# RECORDS start

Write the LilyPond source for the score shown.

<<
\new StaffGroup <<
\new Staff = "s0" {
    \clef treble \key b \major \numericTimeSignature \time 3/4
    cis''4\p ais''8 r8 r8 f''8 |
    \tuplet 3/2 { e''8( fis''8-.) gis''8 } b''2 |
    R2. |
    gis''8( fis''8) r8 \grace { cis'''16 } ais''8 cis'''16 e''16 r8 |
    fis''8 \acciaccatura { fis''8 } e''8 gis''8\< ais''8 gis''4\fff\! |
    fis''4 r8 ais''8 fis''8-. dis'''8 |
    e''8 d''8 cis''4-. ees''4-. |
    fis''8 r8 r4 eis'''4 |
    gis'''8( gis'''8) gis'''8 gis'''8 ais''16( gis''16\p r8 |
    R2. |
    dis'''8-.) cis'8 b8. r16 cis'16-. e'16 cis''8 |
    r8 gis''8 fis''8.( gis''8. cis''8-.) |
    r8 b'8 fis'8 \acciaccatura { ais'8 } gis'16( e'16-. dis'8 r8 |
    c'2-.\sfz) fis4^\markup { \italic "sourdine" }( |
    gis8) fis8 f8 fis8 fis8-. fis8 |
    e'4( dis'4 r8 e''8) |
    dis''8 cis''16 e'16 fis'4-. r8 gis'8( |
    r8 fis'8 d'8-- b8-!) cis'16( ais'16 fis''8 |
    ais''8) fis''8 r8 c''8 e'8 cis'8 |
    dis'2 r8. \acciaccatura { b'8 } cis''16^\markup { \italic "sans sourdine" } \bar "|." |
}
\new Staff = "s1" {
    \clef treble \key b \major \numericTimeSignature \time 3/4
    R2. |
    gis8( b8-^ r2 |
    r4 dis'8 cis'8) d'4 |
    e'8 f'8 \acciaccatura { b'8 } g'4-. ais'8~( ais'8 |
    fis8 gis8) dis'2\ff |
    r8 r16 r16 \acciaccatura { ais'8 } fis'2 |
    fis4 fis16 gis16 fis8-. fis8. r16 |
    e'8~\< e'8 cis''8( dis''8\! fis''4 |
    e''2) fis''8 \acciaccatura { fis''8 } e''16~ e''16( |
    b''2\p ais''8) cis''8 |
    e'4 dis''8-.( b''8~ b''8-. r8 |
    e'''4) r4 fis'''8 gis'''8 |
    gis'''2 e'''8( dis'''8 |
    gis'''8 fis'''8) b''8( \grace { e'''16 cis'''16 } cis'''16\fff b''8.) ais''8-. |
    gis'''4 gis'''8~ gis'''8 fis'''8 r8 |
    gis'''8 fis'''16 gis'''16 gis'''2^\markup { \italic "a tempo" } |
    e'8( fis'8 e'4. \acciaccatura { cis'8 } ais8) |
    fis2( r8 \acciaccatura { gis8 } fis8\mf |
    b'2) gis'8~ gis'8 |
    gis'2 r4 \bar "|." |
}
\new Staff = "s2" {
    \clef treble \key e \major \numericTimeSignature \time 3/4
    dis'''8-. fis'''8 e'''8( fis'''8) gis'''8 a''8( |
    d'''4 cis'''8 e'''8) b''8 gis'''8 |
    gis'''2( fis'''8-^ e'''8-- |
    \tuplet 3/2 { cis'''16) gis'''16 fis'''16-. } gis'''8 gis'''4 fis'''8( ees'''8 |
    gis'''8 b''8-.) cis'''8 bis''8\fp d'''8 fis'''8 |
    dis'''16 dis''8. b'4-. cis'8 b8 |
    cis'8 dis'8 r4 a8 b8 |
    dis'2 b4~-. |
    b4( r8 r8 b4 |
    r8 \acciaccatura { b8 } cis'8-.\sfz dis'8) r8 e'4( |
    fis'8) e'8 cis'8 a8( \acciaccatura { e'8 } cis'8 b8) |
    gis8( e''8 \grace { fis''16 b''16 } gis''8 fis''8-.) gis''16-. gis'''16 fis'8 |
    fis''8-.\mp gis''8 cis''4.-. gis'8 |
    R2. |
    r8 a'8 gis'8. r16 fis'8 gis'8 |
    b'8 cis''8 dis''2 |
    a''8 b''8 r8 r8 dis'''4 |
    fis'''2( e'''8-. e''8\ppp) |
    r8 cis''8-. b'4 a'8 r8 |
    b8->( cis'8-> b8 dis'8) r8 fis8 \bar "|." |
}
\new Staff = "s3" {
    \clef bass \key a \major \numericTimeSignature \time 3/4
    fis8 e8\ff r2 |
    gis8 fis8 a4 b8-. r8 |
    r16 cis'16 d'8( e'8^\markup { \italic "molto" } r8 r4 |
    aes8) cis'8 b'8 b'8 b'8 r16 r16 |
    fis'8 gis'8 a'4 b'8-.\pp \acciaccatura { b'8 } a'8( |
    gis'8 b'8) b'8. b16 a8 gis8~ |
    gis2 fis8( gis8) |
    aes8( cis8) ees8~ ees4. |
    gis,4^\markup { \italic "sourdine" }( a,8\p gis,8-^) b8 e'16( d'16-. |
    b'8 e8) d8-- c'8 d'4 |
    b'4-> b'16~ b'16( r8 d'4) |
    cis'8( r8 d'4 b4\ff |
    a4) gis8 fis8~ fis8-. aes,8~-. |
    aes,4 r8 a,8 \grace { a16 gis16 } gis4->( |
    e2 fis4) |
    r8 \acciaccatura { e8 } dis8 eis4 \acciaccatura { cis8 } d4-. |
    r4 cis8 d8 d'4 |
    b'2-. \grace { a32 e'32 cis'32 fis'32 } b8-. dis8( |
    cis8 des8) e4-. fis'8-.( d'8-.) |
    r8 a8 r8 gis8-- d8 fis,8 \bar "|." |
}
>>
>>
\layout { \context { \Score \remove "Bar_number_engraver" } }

# RECORDS end
# RECORDS start

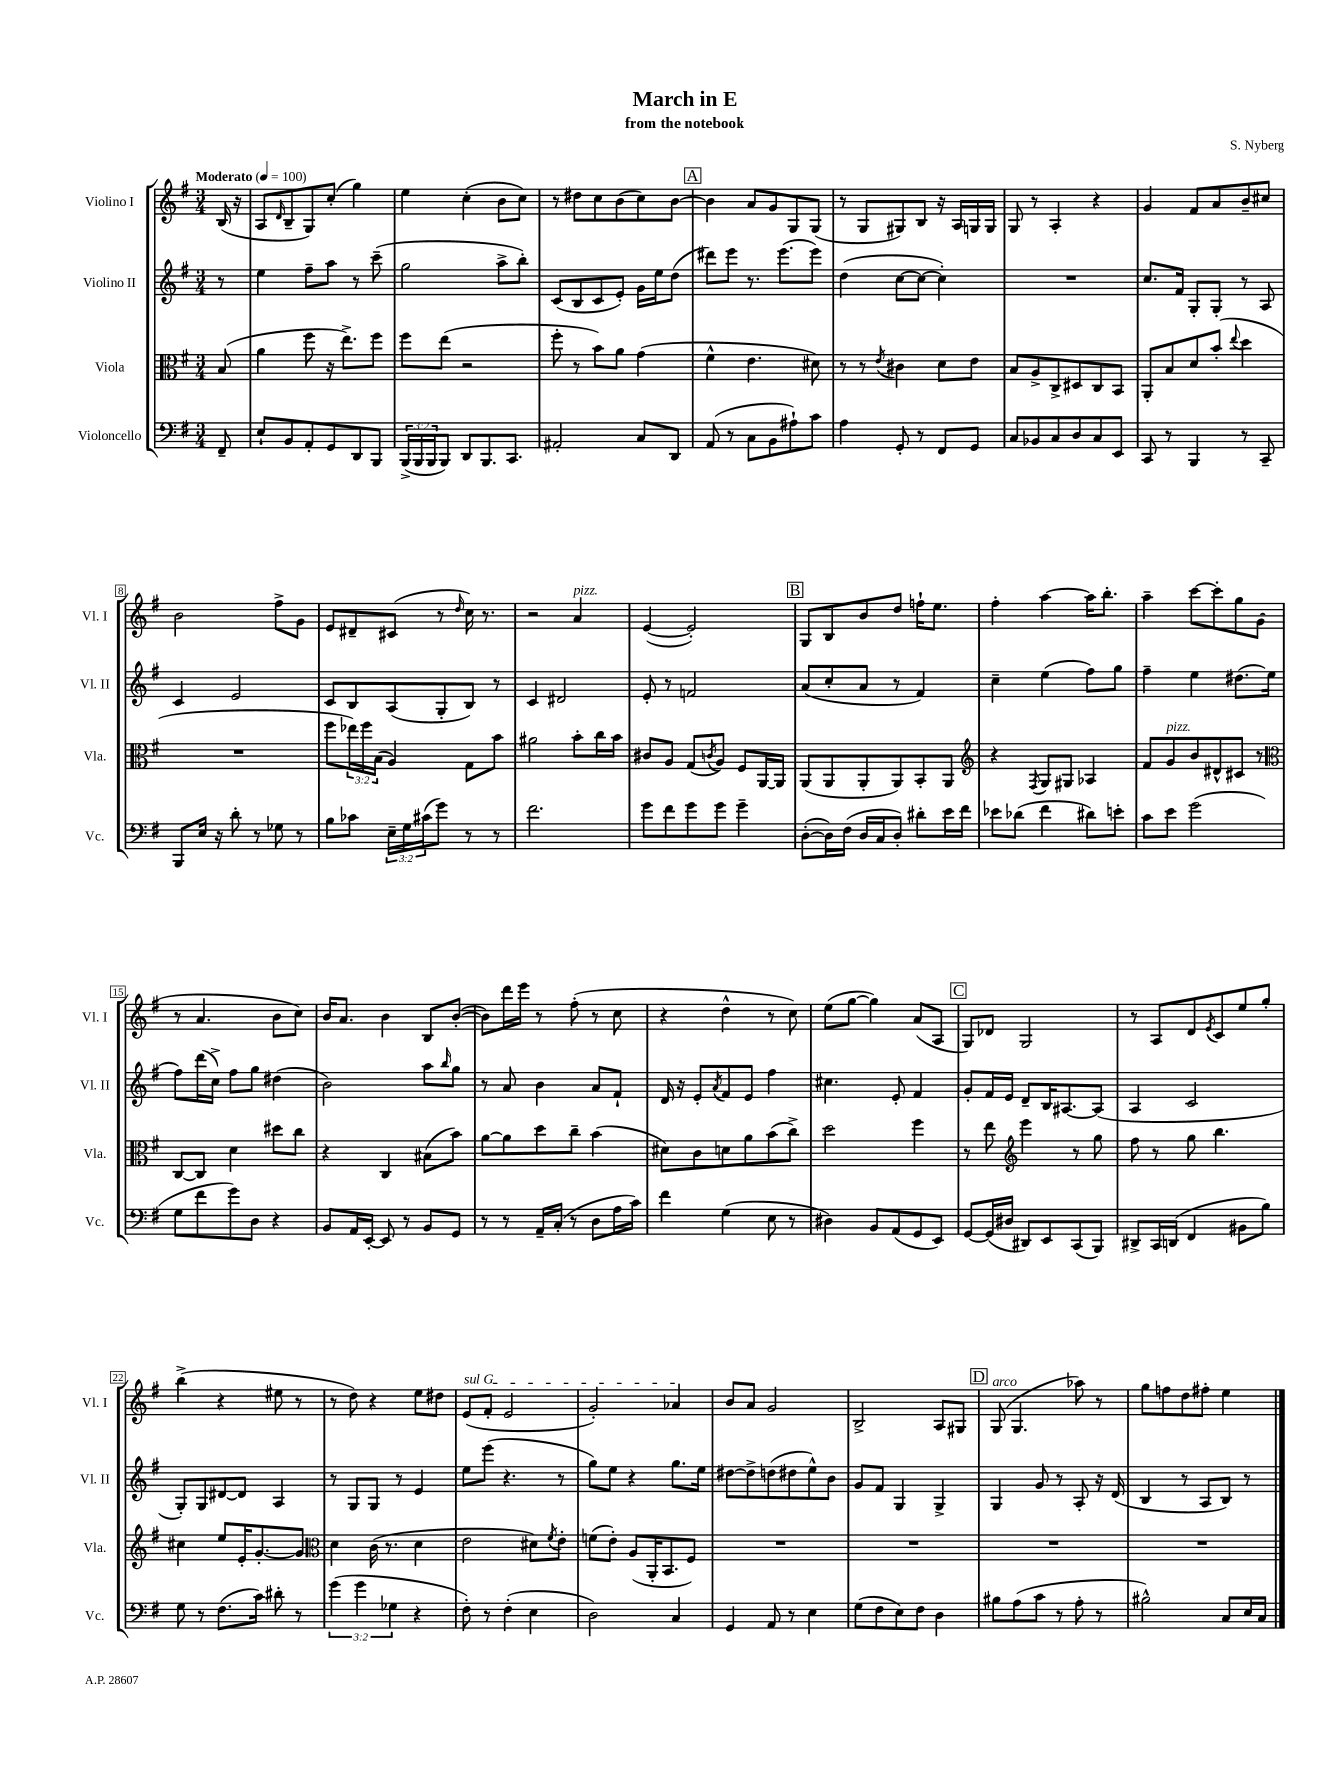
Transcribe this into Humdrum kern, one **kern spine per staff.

# RECORDS end

:: WHAT TO WORK ON ::
Rewrite the records above as a JSON list of strings with one string per line and blank lines left out. Start with the line containing "Write the LilyPond" and go on through the line containing "ais''8) fis''8 r8 c''8 e'8 cis'8 |", including both of those lines.

:: TASK OUTPUT ::
[
  "Write the LilyPond source for the score shown.",
  "<<",
  "\\new StaffGroup <<",
  "\\new Staff = \"s0\" {",
  "    \\clef treble \\key b \\major \\numericTimeSignature \\time 3/4",
  "    cis''4\\p ais''8 r8 r8 f''8 |",
  "    \\tuplet 3/2 { e''8( fis''8-.) gis''8 } b''2 |",
  "    R2. |",
  "    gis''8( fis''8) r8 \\grace { cis'''16 } ais''8 cis'''16 e''16 r8 |",
  "    fis''8 \\acciaccatura { fis''8 } e''8 gis''8\\< ais''8 gis''4\\fff\\! |",
  "    fis''4 r8 ais''8 fis''8-. dis'''8 |",
  "    e''8 d''8 cis''4-. ees''4-. |",
  "    fis''8 r8 r4 eis'''4 |",
  "    gis'''8( gis'''8) gis'''8 gis'''8 ais''16( gis''16\\p r8 |",
  "    R2. |",
  "    dis'''8-.) cis'8 b8. r16 cis'16-. e'16 cis''8 |",
  "    r8 gis''8 fis''8.( gis''8. cis''8-.) |",
  "    r8 b'8 fis'8 \\acciaccatura { ais'8 } gis'16( e'16-. dis'8 r8 |",
  "    c'2-.\\sfz) fis4^\\markup { \\italic \"sourdine\" }( |",
  "    gis8) fis8 f8 fis8 fis8-. fis8 |",
  "    e'4( dis'4 r8 e''8) |",
  "    dis''8 cis''16 e'16 fis'4-. r8 gis'8( |",
  "    r8 fis'8 d'8-- b8-!) cis'16( ais'16 fis''8 |",
  "    ais''8) fis''8 r8 c''8 e'8 cis'8 |"
]